Work required ▸ Go through the records below and show every line with the string "DIGITS".

***** Task inputs

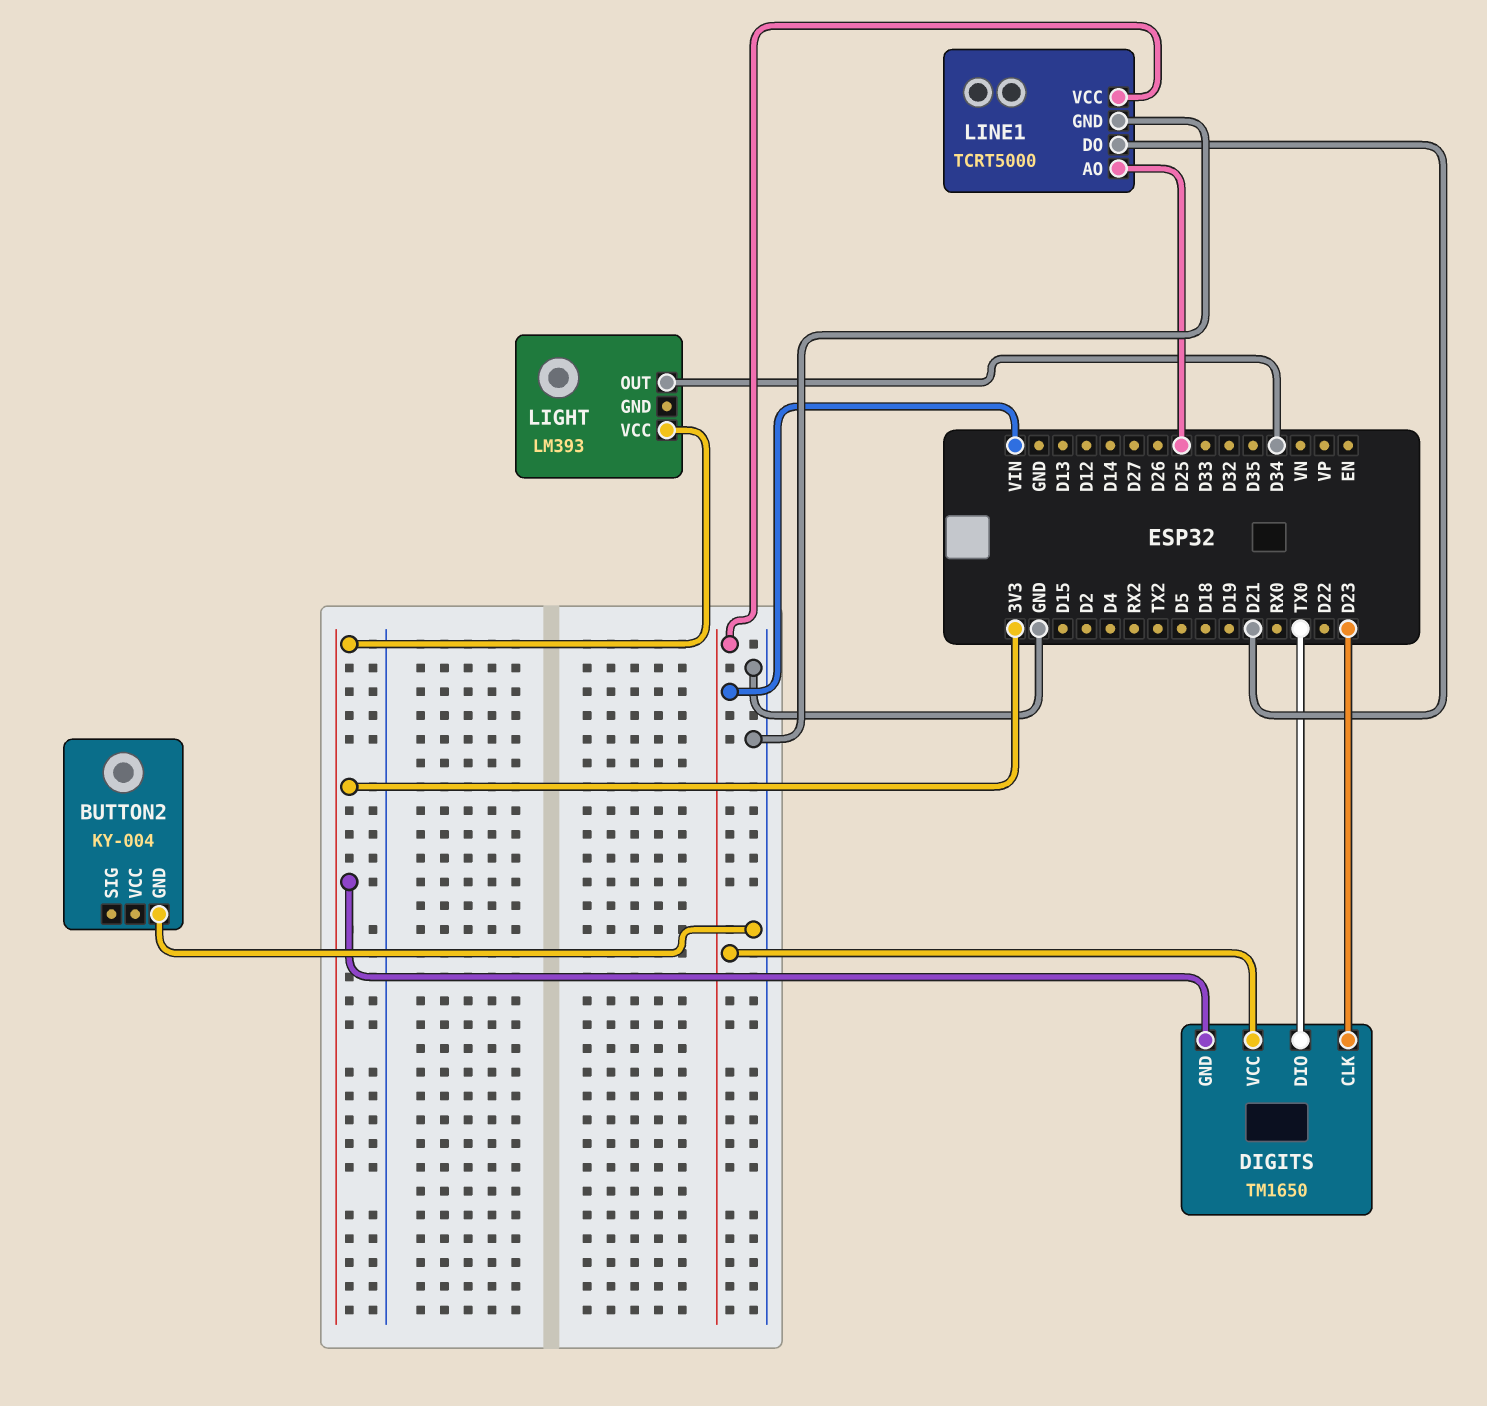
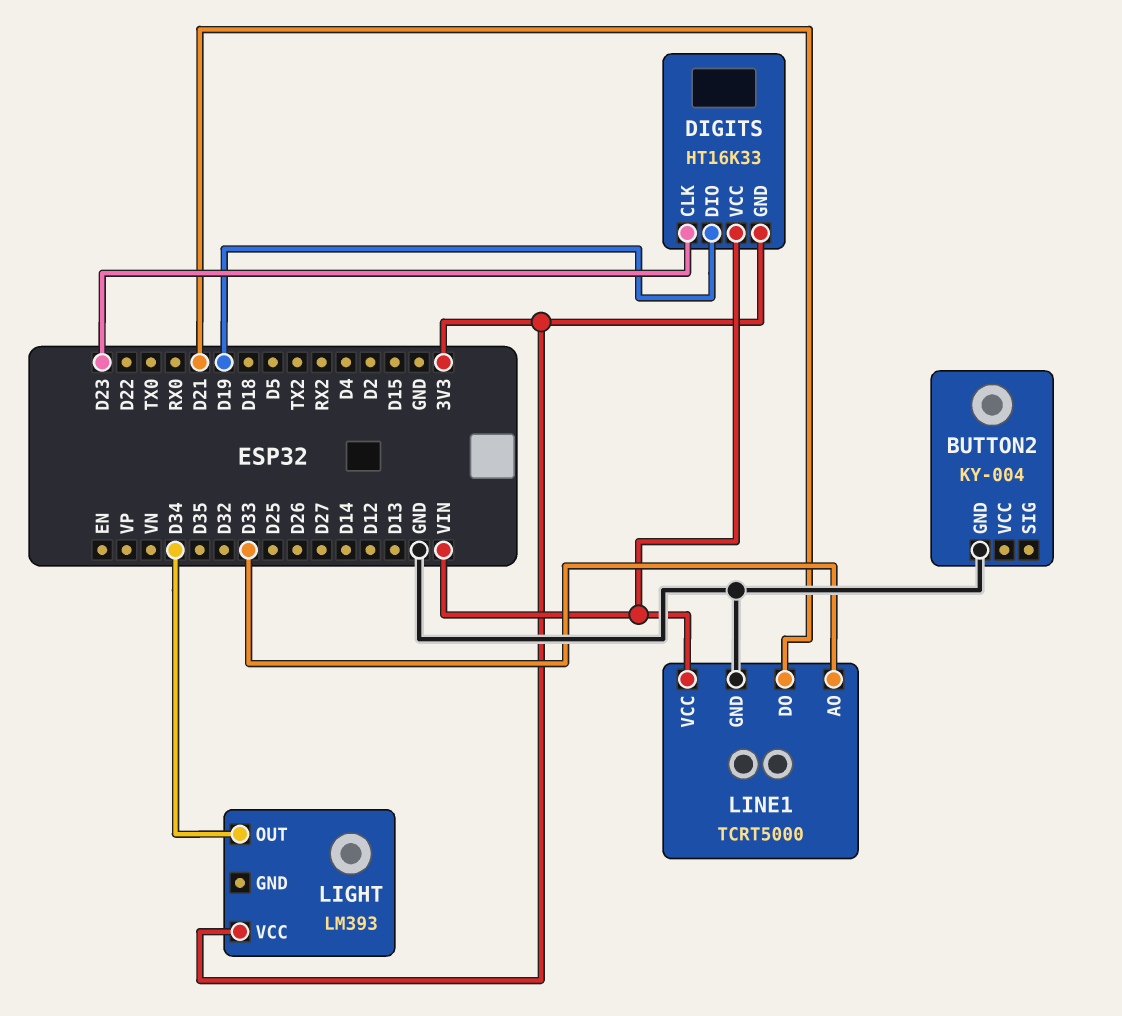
DIGITS: TM1650 -> HT16K33
DIGITS pin DIO: TX0 -> D19
LINE1 pin AO: D25 -> D33

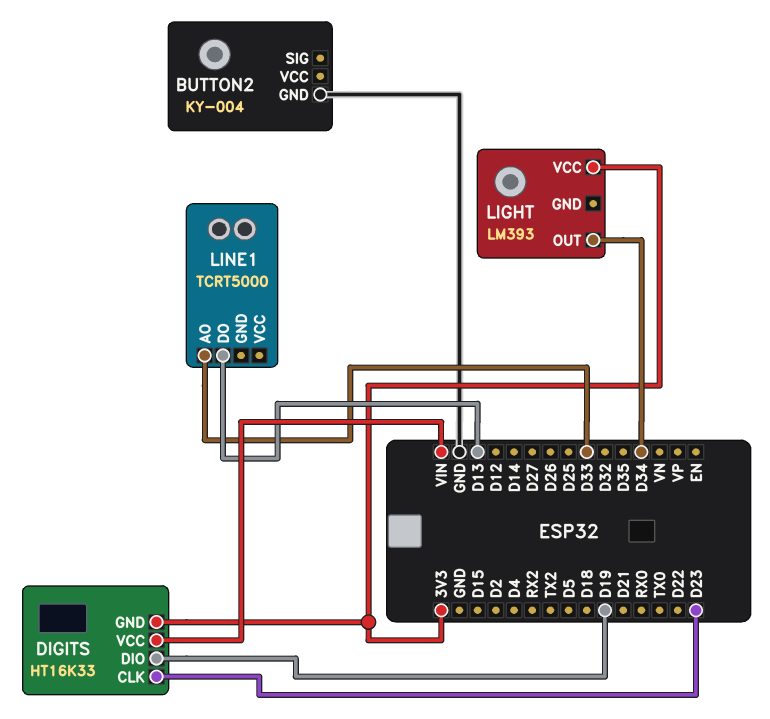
LINE1 pin DO: D21 -> D13
LINE1 pin GND: GND -> none
LINE1 pin VCC: VIN -> none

**********

Result ▸
DIGITS: TM1650 -> HT16K33
DIGITS pin DIO: TX0 -> D19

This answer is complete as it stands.